• _WHAT THE EXERCISE ASKS_: Reproduce every line of the data below verbatim, omitting the pictures.

• _LISTING_:
★ ★ ★

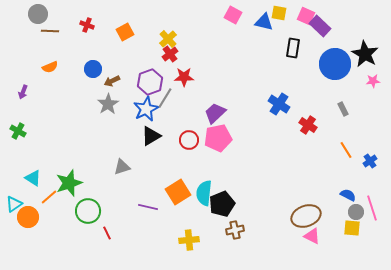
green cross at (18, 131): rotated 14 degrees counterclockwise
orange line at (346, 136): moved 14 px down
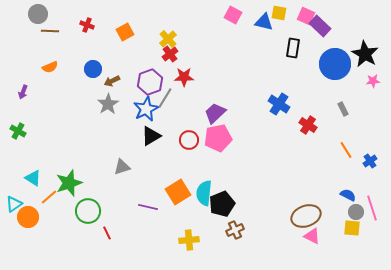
brown cross at (235, 230): rotated 12 degrees counterclockwise
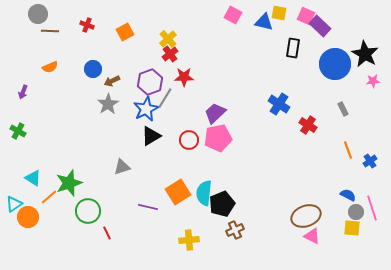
orange line at (346, 150): moved 2 px right; rotated 12 degrees clockwise
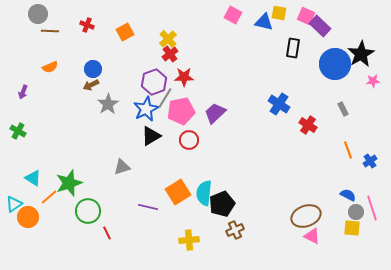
black star at (365, 54): moved 4 px left; rotated 12 degrees clockwise
brown arrow at (112, 81): moved 21 px left, 4 px down
purple hexagon at (150, 82): moved 4 px right
pink pentagon at (218, 138): moved 37 px left, 27 px up
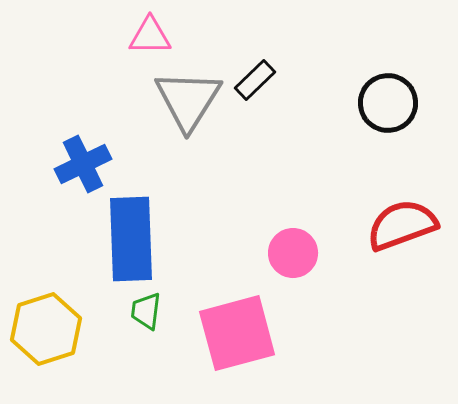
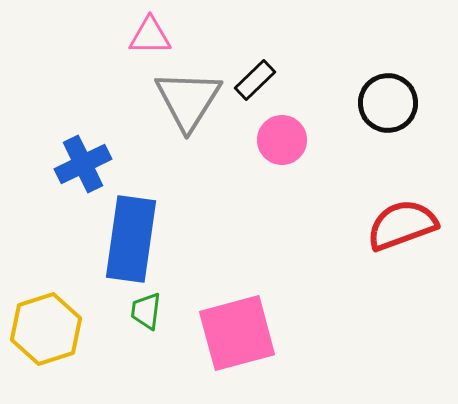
blue rectangle: rotated 10 degrees clockwise
pink circle: moved 11 px left, 113 px up
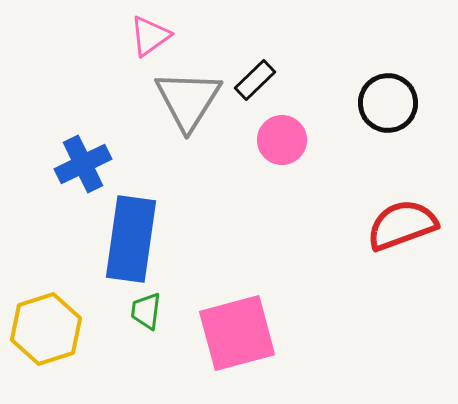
pink triangle: rotated 36 degrees counterclockwise
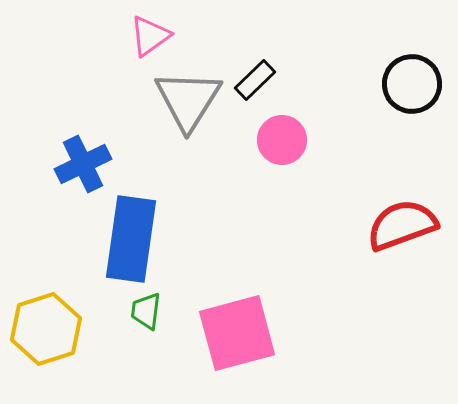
black circle: moved 24 px right, 19 px up
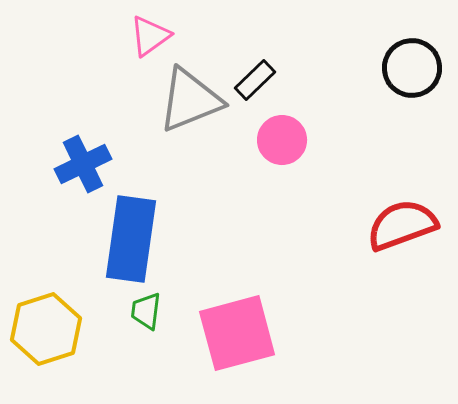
black circle: moved 16 px up
gray triangle: moved 2 px right; rotated 36 degrees clockwise
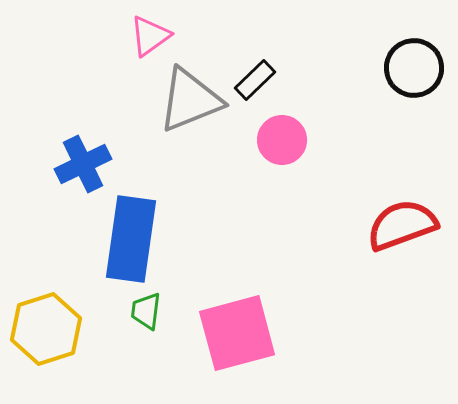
black circle: moved 2 px right
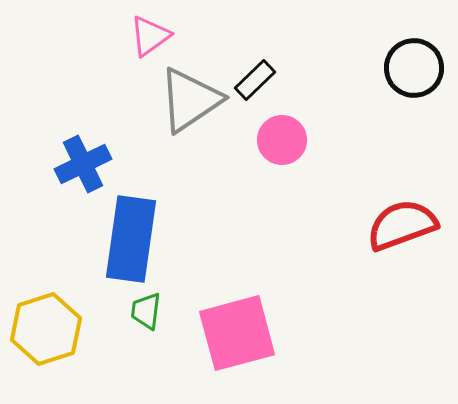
gray triangle: rotated 12 degrees counterclockwise
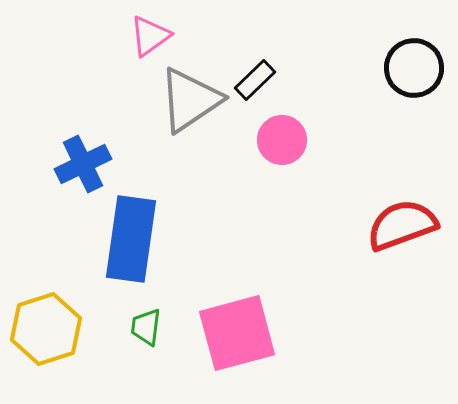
green trapezoid: moved 16 px down
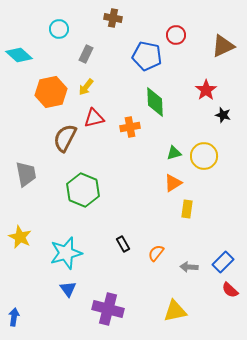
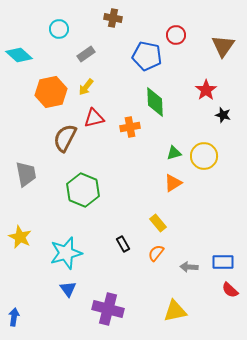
brown triangle: rotated 30 degrees counterclockwise
gray rectangle: rotated 30 degrees clockwise
yellow rectangle: moved 29 px left, 14 px down; rotated 48 degrees counterclockwise
blue rectangle: rotated 45 degrees clockwise
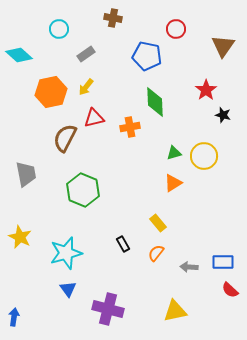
red circle: moved 6 px up
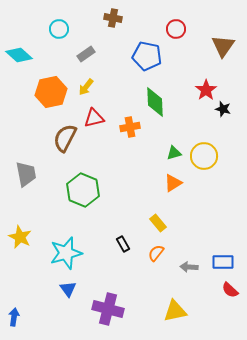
black star: moved 6 px up
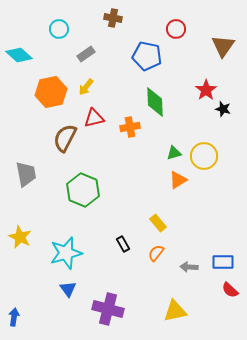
orange triangle: moved 5 px right, 3 px up
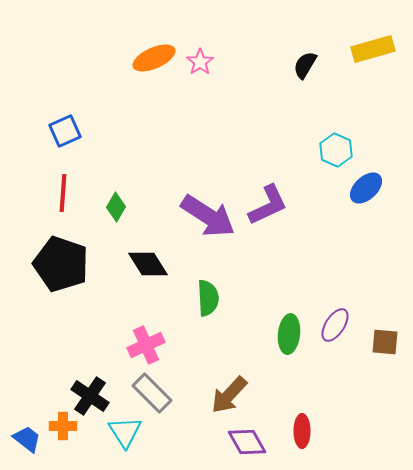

★ ★ ★

• _ANSWER FOR THIS EXERCISE_:
green cross at (18, 131): rotated 14 degrees counterclockwise
orange line at (346, 136): moved 14 px down
brown cross at (235, 230): rotated 12 degrees counterclockwise
orange line at (346, 150): moved 2 px right; rotated 12 degrees clockwise
black star at (365, 54): moved 4 px left; rotated 12 degrees clockwise
brown arrow at (112, 81): moved 21 px left, 4 px down
purple hexagon at (150, 82): moved 4 px right
pink pentagon at (218, 138): moved 37 px left, 27 px up
blue rectangle: rotated 10 degrees clockwise
pink circle: moved 11 px left, 113 px up
pink triangle: rotated 36 degrees counterclockwise
black circle: moved 24 px right, 19 px up
black circle: moved 16 px up
gray triangle: moved 2 px right; rotated 36 degrees clockwise
black circle: moved 2 px right
gray triangle: rotated 12 degrees counterclockwise
green trapezoid: moved 16 px down
brown triangle: rotated 30 degrees counterclockwise
gray rectangle: rotated 30 degrees clockwise
yellow rectangle: moved 29 px left, 14 px down; rotated 48 degrees counterclockwise
blue rectangle: rotated 45 degrees clockwise
red circle: moved 6 px up
black star: moved 6 px up
orange triangle: moved 5 px right, 3 px up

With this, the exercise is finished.